Description of the task: Give again, unaltered, the lines of the listing below that run from the line having "R3: none -> 10k (0V, SCL)" through the line having "S3: switch (IC2/MCLR, VA)".

Data section:
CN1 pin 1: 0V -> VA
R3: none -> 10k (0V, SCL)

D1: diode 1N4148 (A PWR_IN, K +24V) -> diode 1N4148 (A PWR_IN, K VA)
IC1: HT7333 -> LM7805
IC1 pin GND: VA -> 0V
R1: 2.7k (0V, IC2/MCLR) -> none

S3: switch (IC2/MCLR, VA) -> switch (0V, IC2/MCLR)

--

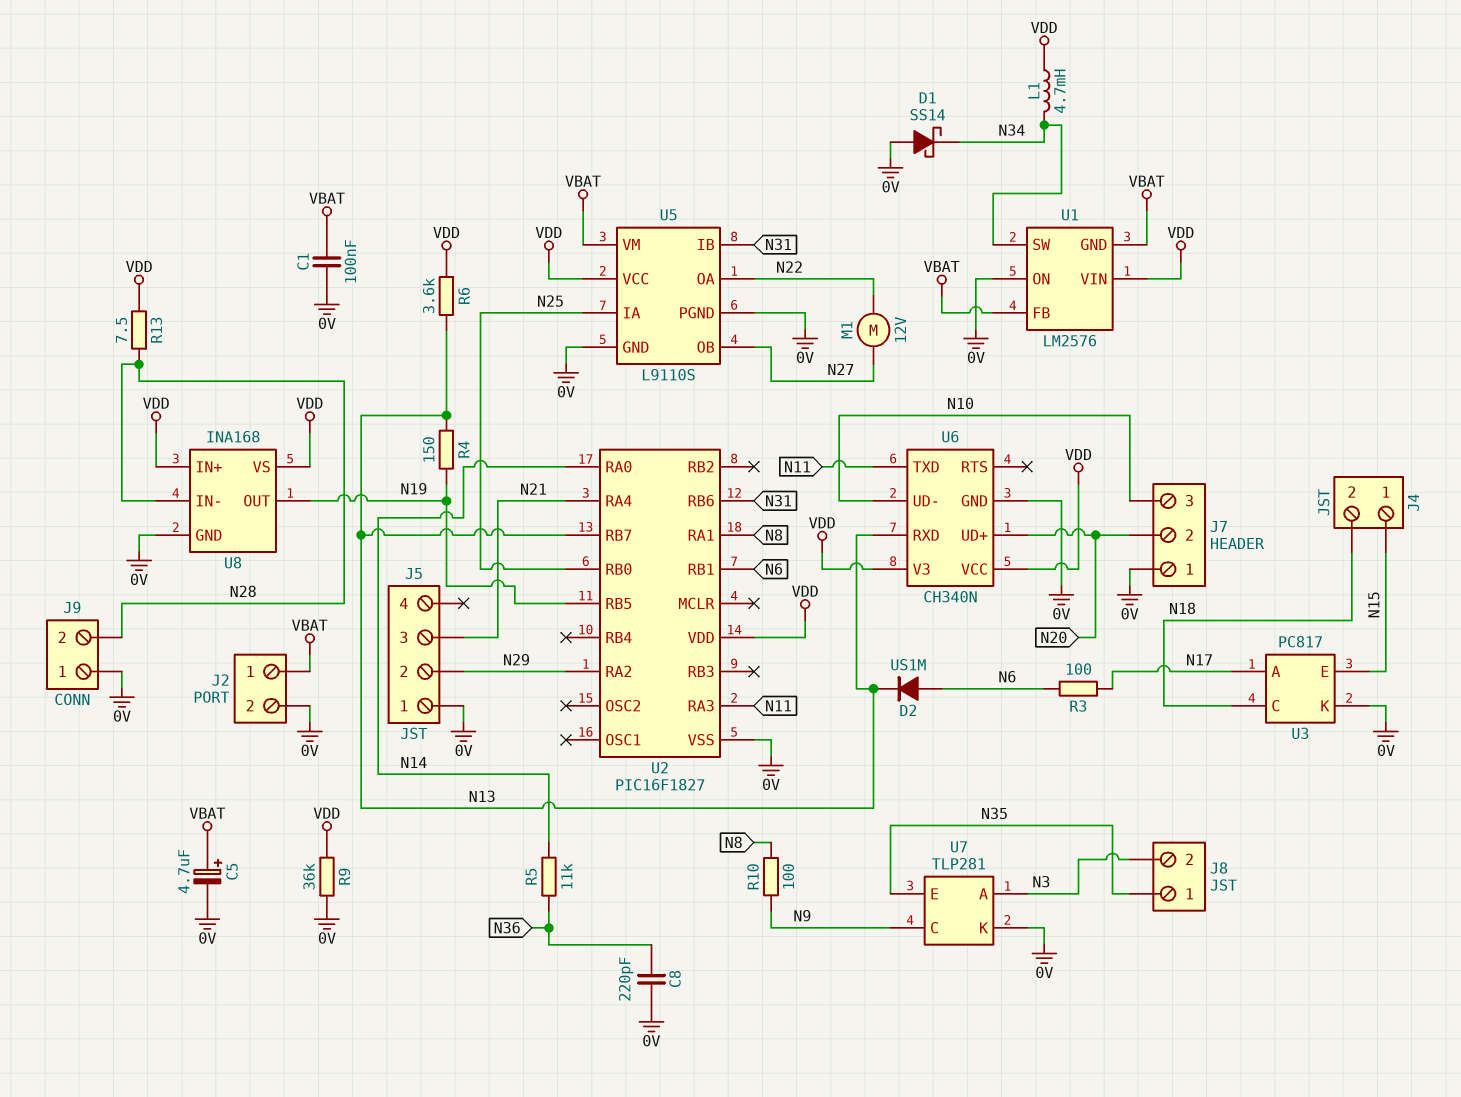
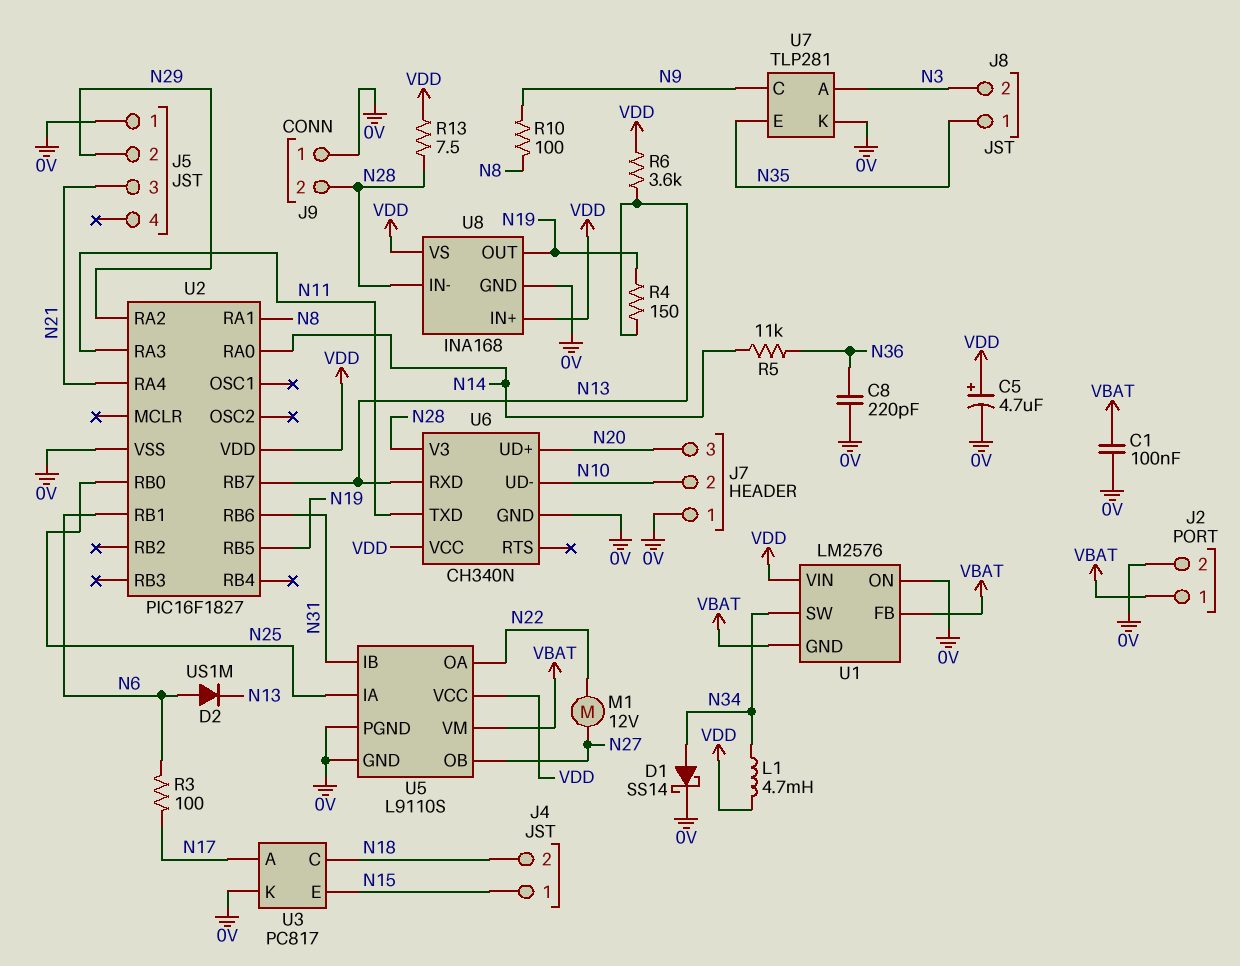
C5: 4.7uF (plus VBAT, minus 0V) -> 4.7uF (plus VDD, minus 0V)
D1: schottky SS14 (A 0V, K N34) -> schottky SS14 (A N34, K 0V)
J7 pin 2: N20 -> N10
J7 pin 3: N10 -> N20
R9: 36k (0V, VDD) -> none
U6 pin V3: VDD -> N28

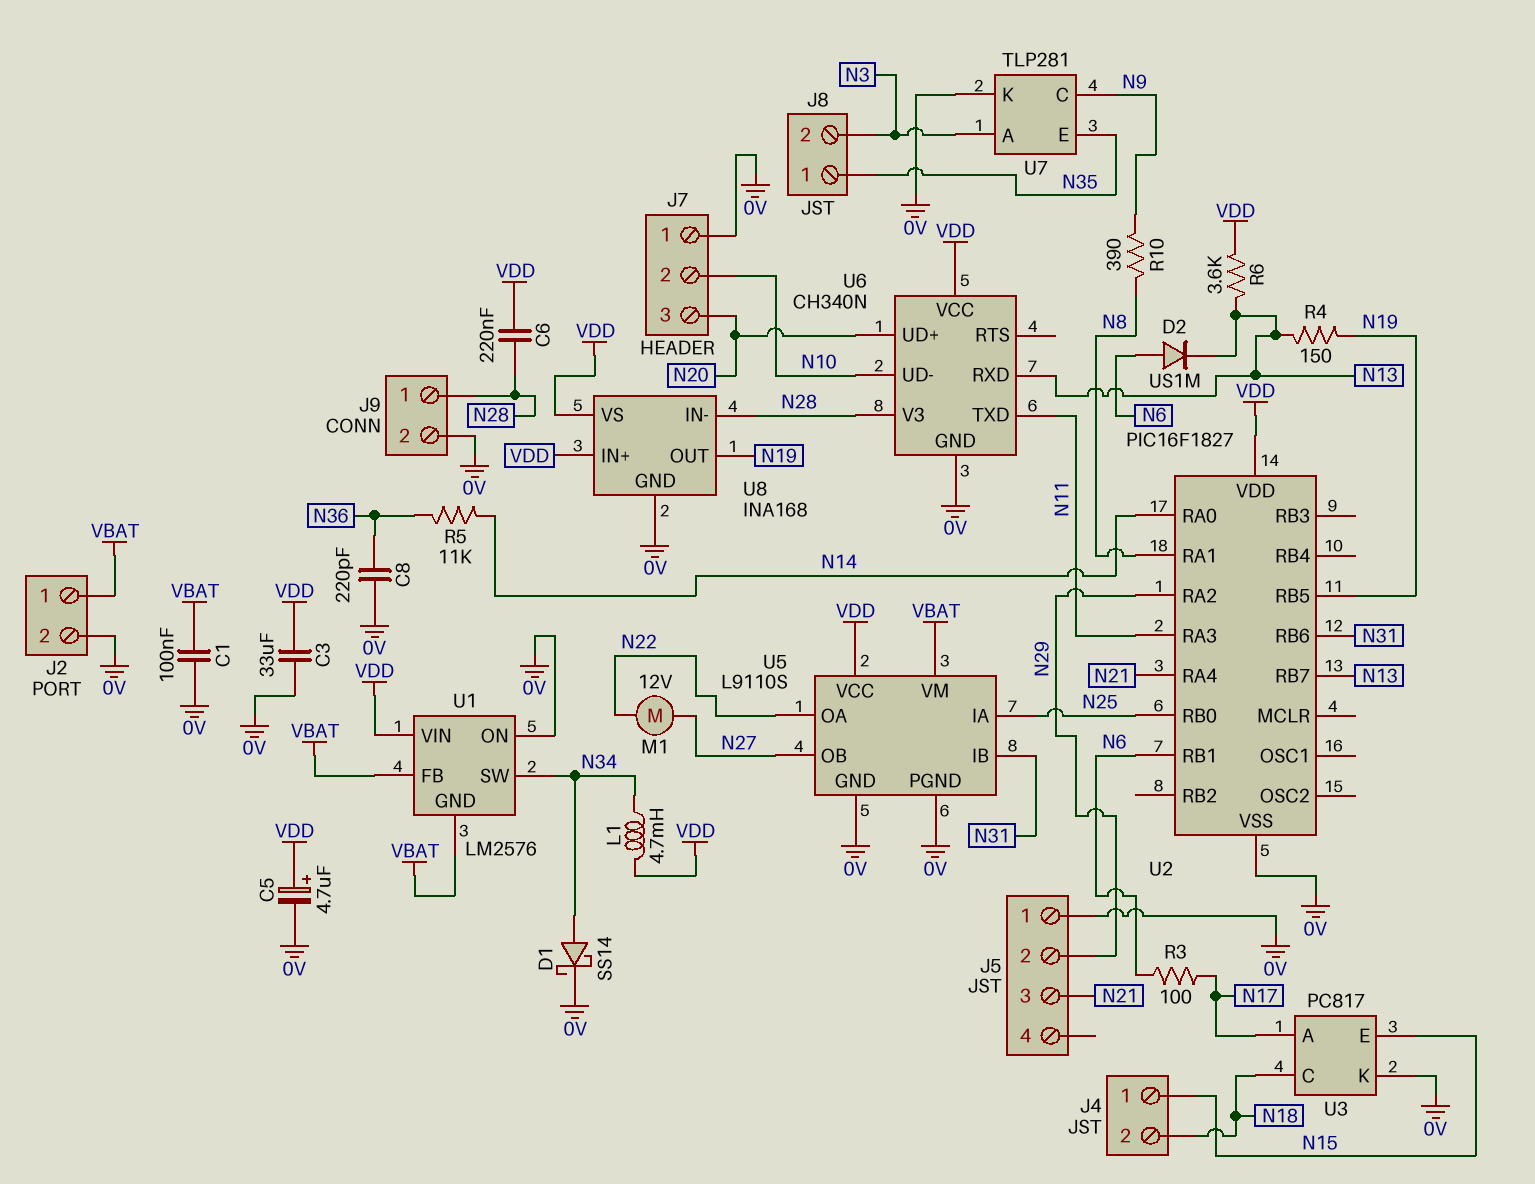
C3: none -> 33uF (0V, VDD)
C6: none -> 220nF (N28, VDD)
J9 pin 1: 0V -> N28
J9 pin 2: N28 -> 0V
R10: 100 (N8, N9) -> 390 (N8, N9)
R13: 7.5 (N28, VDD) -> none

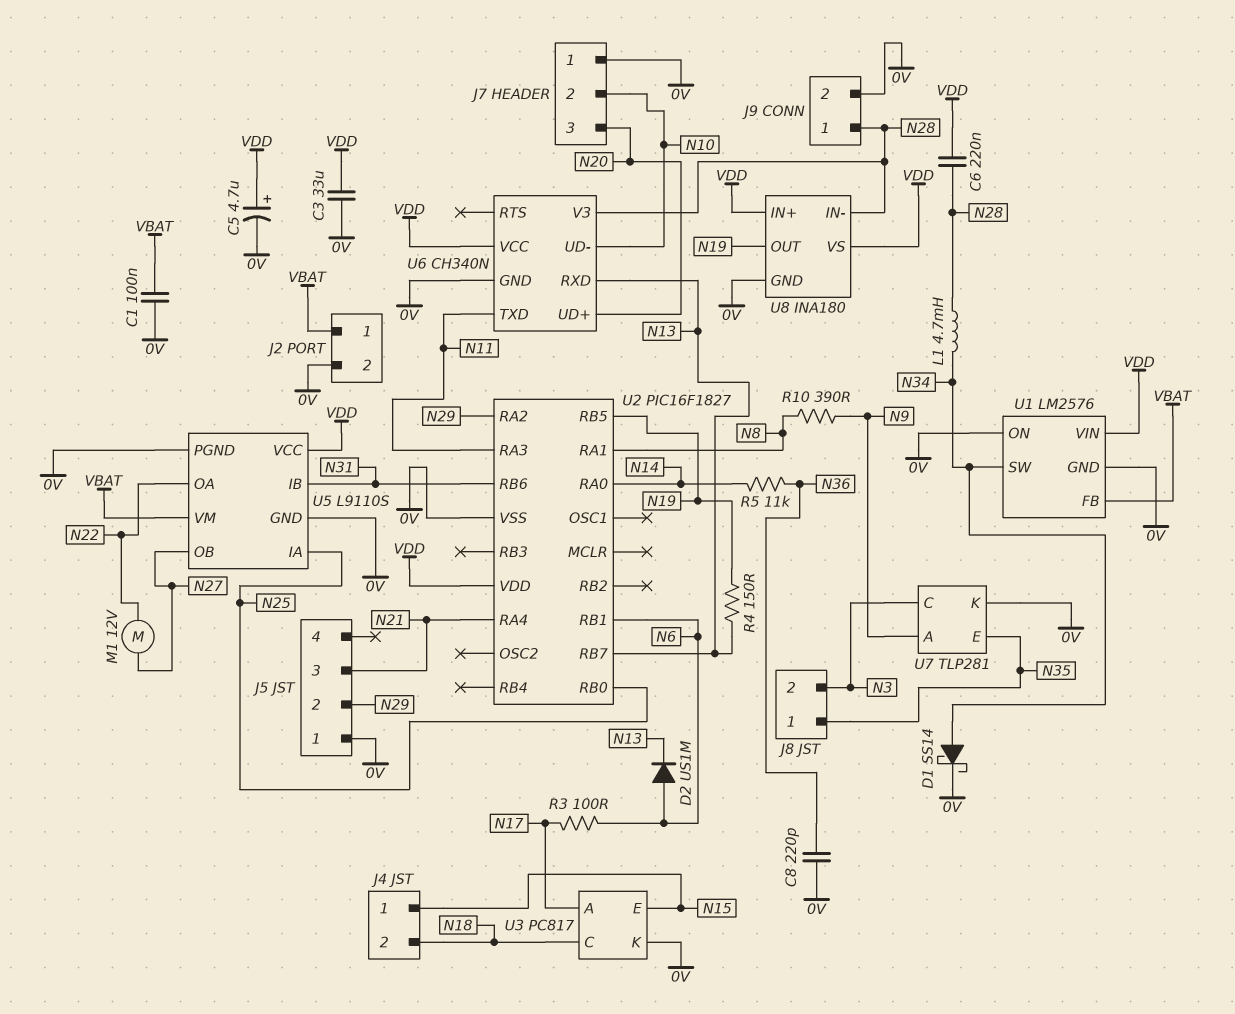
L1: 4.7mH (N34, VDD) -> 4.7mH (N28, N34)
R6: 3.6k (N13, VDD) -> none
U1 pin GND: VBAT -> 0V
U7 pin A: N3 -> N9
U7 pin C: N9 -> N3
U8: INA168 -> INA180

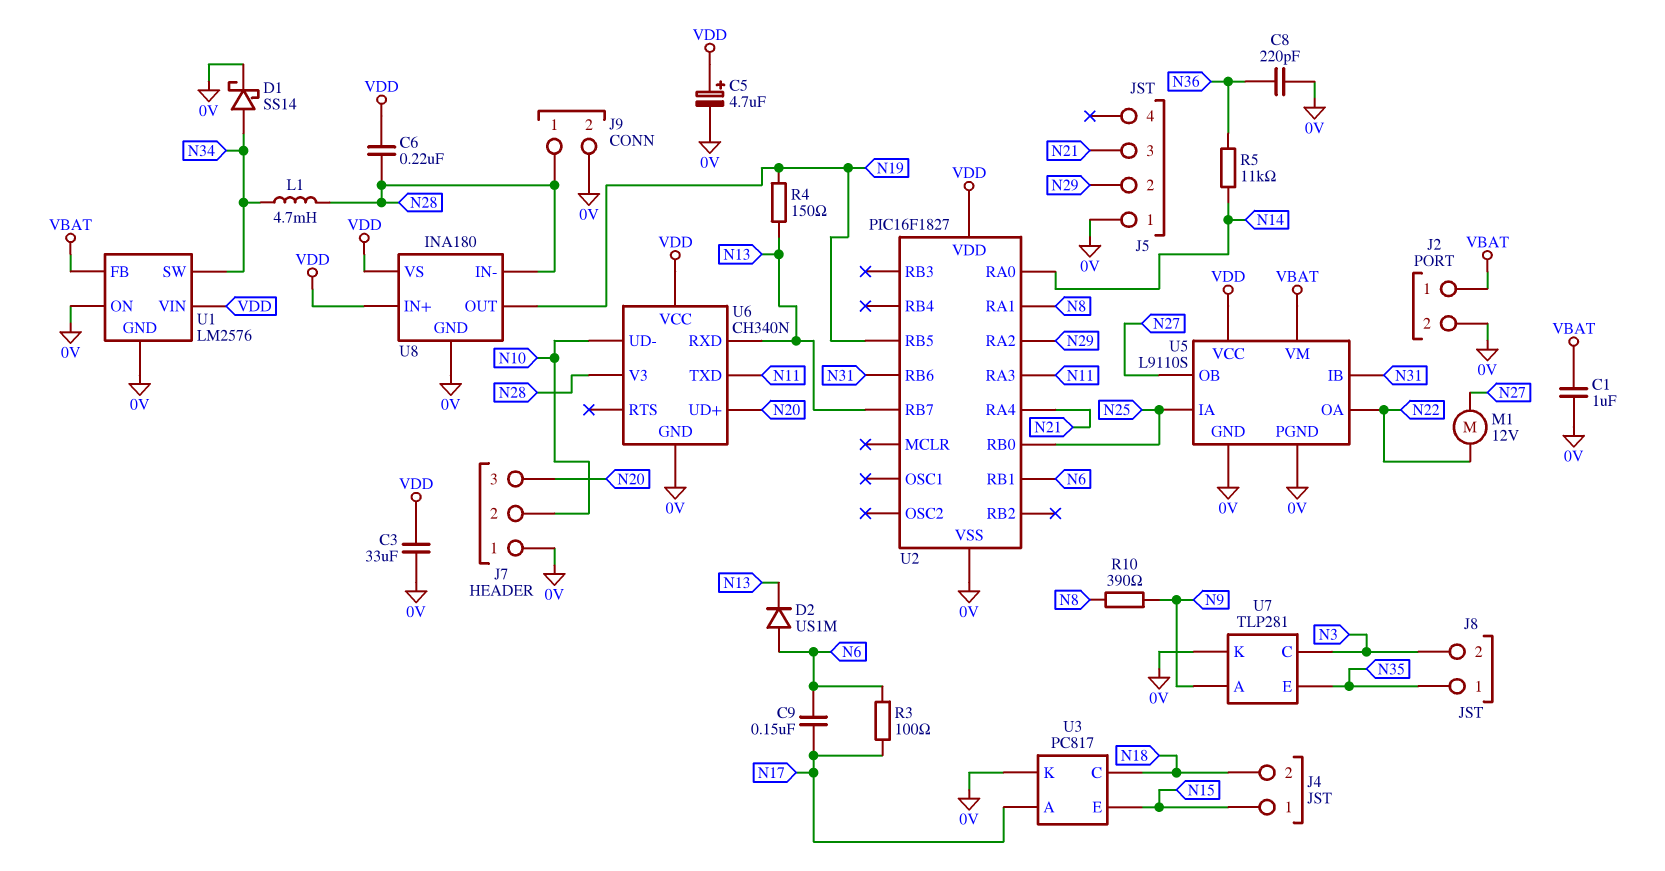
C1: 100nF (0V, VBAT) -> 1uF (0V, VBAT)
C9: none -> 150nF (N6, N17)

Completed exercise:
R3: none -> 10k (0V, SCL)

D1: diode 1N4148 (A PWR_IN, K +24V) -> diode 1N4148 (A PWR_IN, K VA)
IC1: HT7333 -> LM7805
IC1 pin GND: VA -> 0V
R1: 2.7k (0V, IC2/MCLR) -> none

S3: switch (IC2/MCLR, VA) -> switch (0V, IC2/MCLR)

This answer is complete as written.